▸ **What you should do**: Write out all the data verbatim. Skip images.

▸ **The data**:
-*-*-

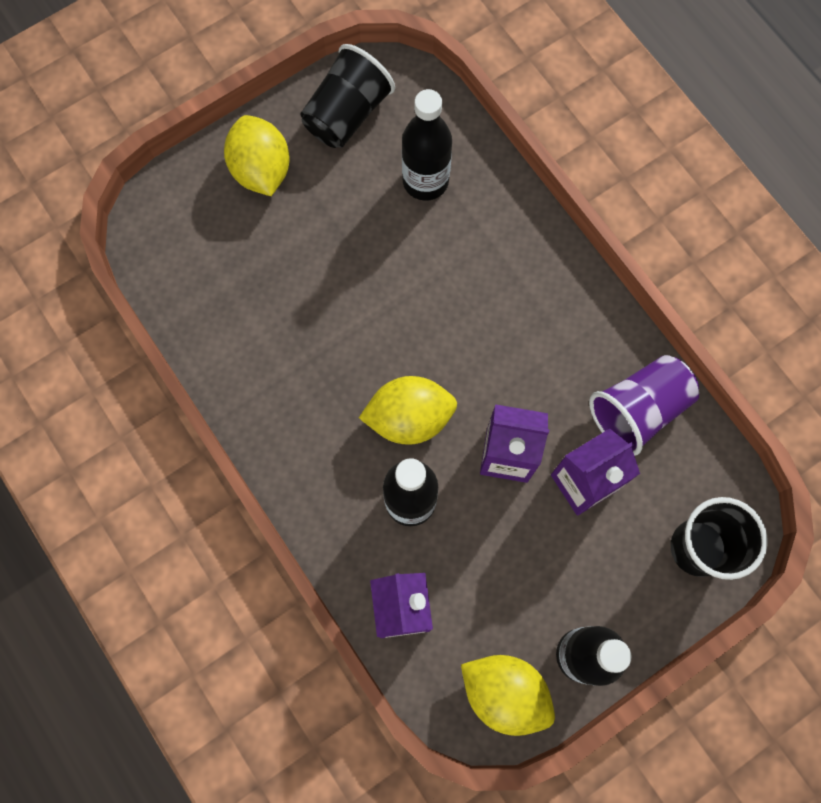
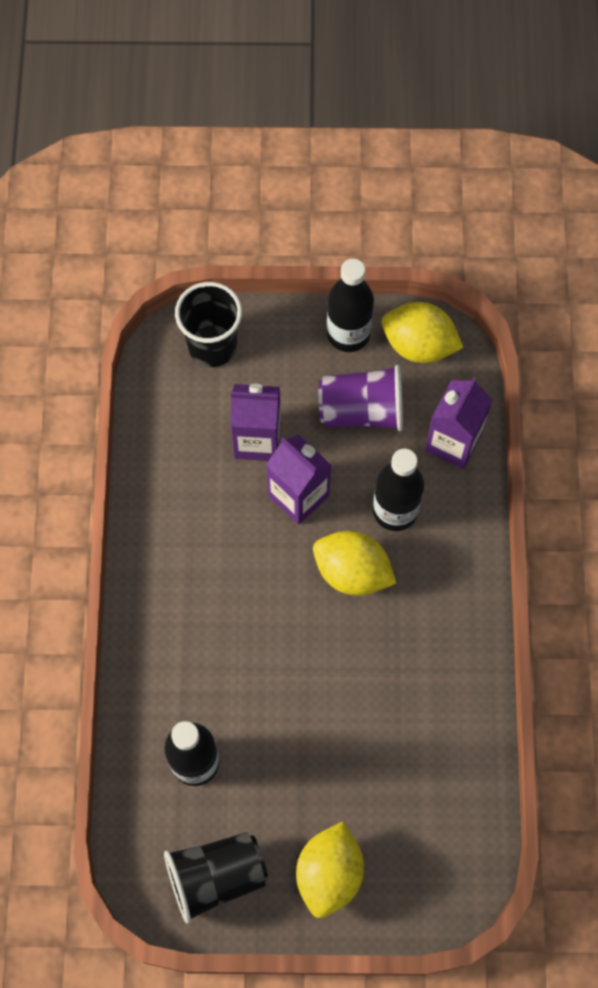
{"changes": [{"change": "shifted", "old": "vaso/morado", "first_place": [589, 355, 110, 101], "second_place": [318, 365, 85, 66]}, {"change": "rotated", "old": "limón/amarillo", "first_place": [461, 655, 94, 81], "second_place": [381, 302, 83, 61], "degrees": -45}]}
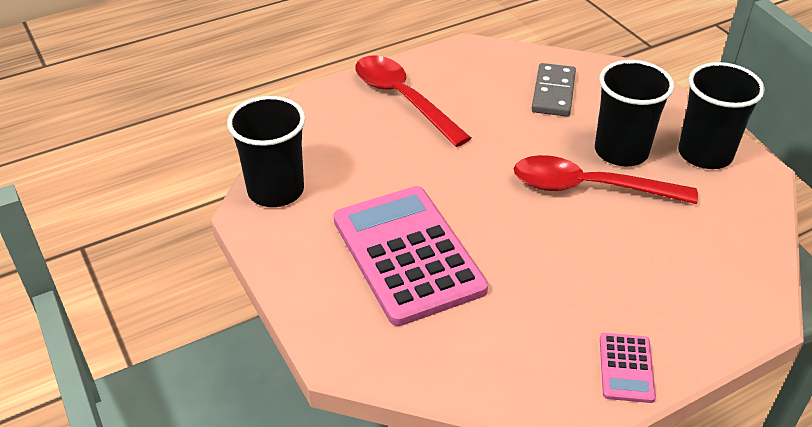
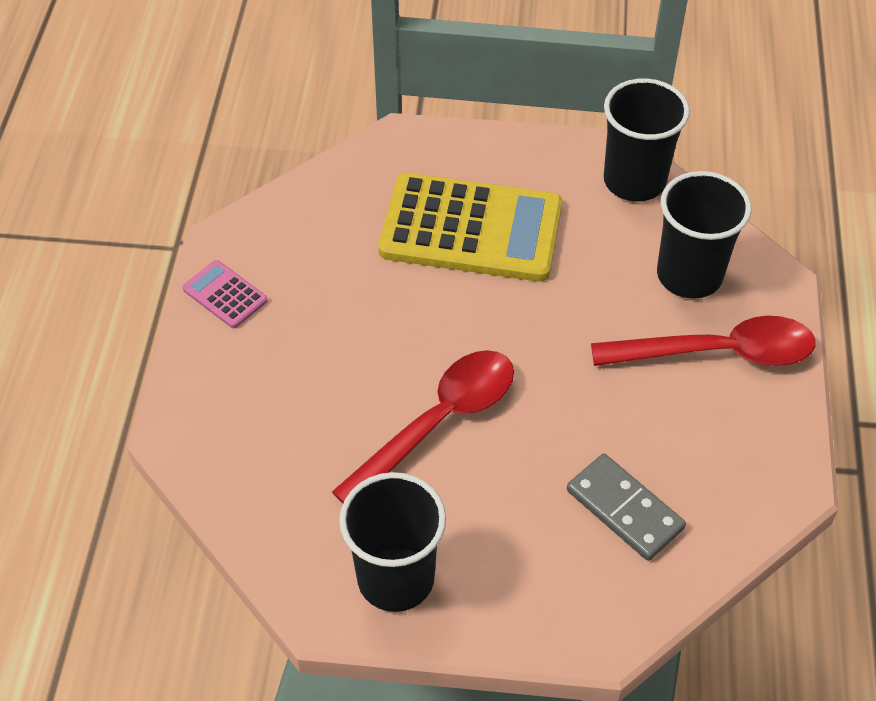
{"changes": [{"change": "repainted", "old": "calculadora/rosa", "new": "calculadora/amarillo", "first_place": [334, 186, 154, 140], "second_place": [379, 173, 183, 109]}, {"change": "shifted", "old": "vaso/negro", "first_place": [595, 60, 79, 106], "second_place": [657, 171, 94, 128]}]}
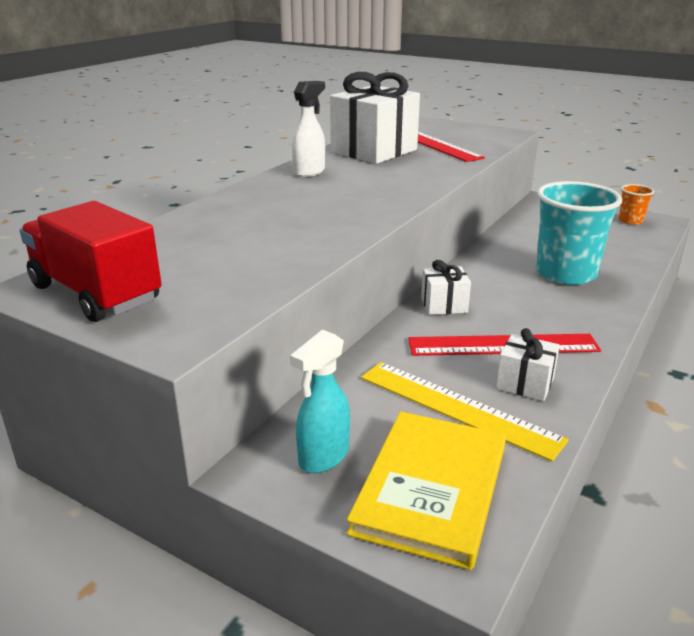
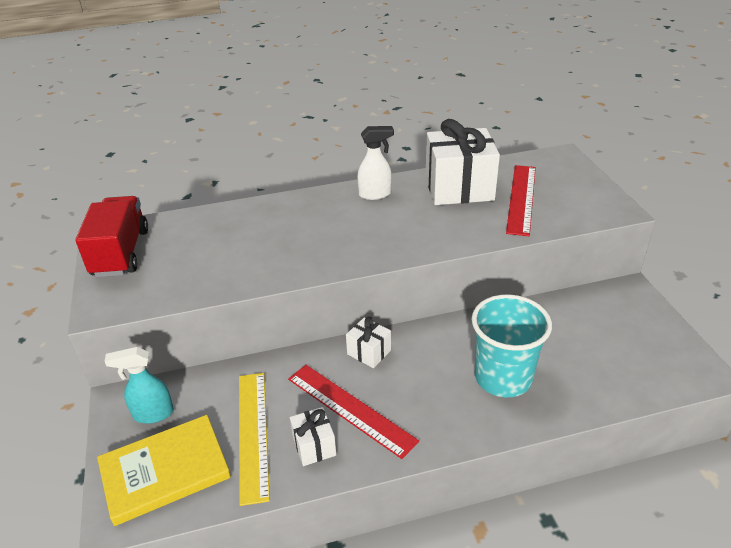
{"changes": [{"change": "gone", "old": "vaso/naranja", "first_place": [619, 184, 35, 41]}]}
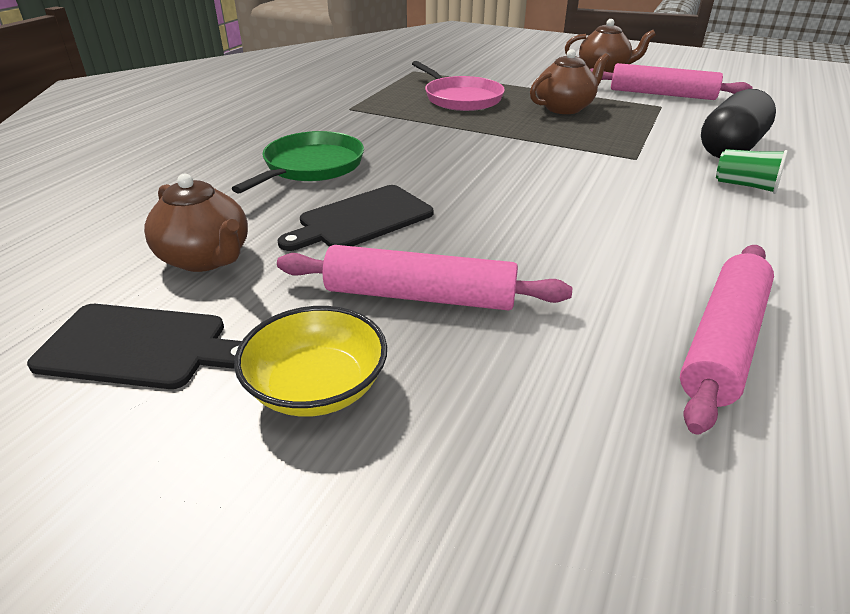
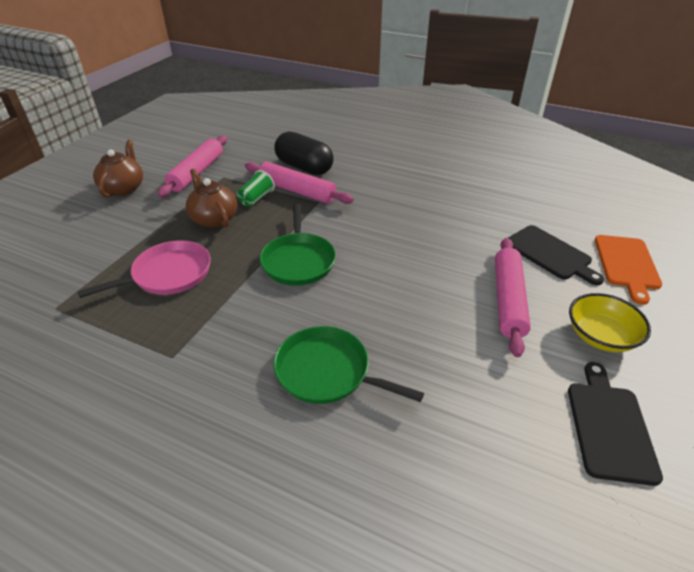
{"changes": [{"change": "shifted", "old": "vaso/verde", "first_place": [716, 149, 72, 45], "second_place": [237, 170, 38, 37]}, {"change": "shifted", "old": "rodillo/rosa", "first_place": [680, 245, 94, 190], "second_place": [245, 162, 109, 42]}, {"change": "new", "new": "sartén/verde", "second_place": [260, 204, 76, 82]}, {"change": "shifted", "old": "tabla de cortar/negro", "first_place": [278, 185, 155, 66], "second_place": [508, 225, 96, 60]}, {"change": "new", "new": "tabla de cortar/naranja", "second_place": [595, 235, 67, 70]}, {"change": "gone", "old": "tetera/marrón", "first_place": [144, 174, 104, 98]}]}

-*-*-

▸ **Completed task**:
{"changes": [{"change": "shifted", "old": "vaso/morado", "first_place": [589, 355, 110, 101], "second_place": [318, 365, 85, 66]}, {"change": "rotated", "old": "limón/amarillo", "first_place": [461, 655, 94, 81], "second_place": [381, 302, 83, 61], "degrees": -45}]}
{"changes": [{"change": "repainted", "old": "calculadora/rosa", "new": "calculadora/amarillo", "first_place": [334, 186, 154, 140], "second_place": [379, 173, 183, 109]}, {"change": "shifted", "old": "vaso/negro", "first_place": [595, 60, 79, 106], "second_place": [657, 171, 94, 128]}]}
{"changes": [{"change": "gone", "old": "vaso/naranja", "first_place": [619, 184, 35, 41]}]}
{"changes": [{"change": "shifted", "old": "vaso/verde", "first_place": [716, 149, 72, 45], "second_place": [237, 170, 38, 37]}, {"change": "shifted", "old": "rodillo/rosa", "first_place": [680, 245, 94, 190], "second_place": [245, 162, 109, 42]}, {"change": "new", "new": "sartén/verde", "second_place": [260, 204, 76, 82]}, {"change": "shifted", "old": "tabla de cortar/negro", "first_place": [278, 185, 155, 66], "second_place": [508, 225, 96, 60]}, {"change": "new", "new": "tabla de cortar/naranja", "second_place": [595, 235, 67, 70]}, {"change": "gone", "old": "tetera/marrón", "first_place": [144, 174, 104, 98]}]}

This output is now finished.